Task brief:
Only the text of the records below belongs in the answer, copied exactly, with pictures omitted.

Items from a dataset:
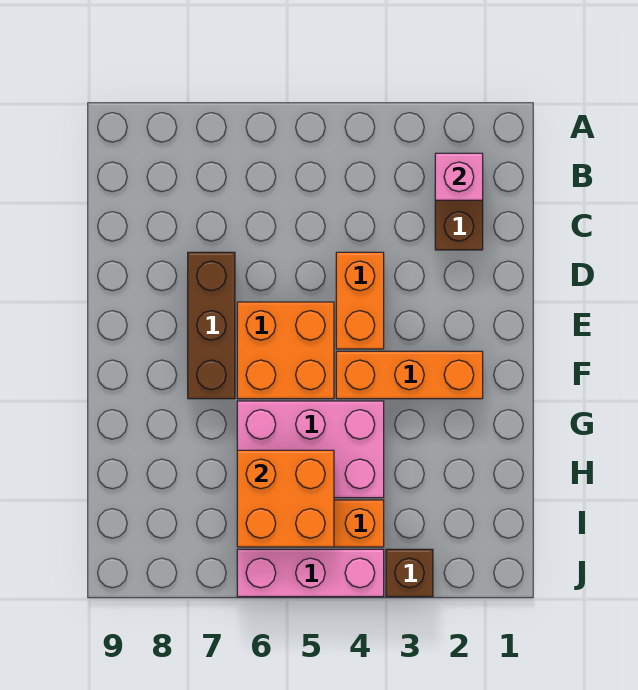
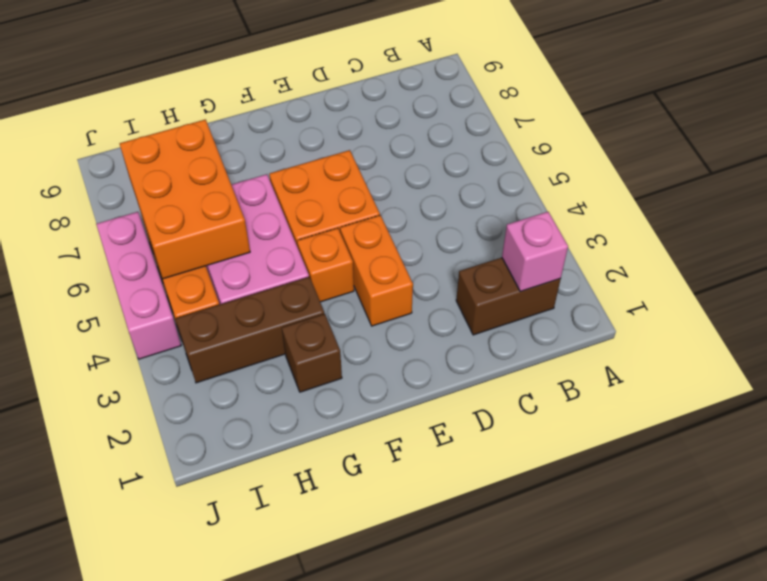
orange brick D4:E4 level 1 -> orange brick E3:E4 level 1
brown brick D7:F7 level 1 -> brown brick G3:I3 level 1
orange brick F2:F4 level 1 -> orange brick F4 level 1
orange brick H5:I6 level 2 -> orange brick H5:I7 level 2
brown brick J3 level 1 -> brown brick G2 level 1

Expected output:
orange brick D4:E4 level 1 -> orange brick E3:E4 level 1
brown brick D7:F7 level 1 -> brown brick G3:I3 level 1
orange brick F2:F4 level 1 -> orange brick F4 level 1
orange brick H5:I6 level 2 -> orange brick H5:I7 level 2
brown brick J3 level 1 -> brown brick G2 level 1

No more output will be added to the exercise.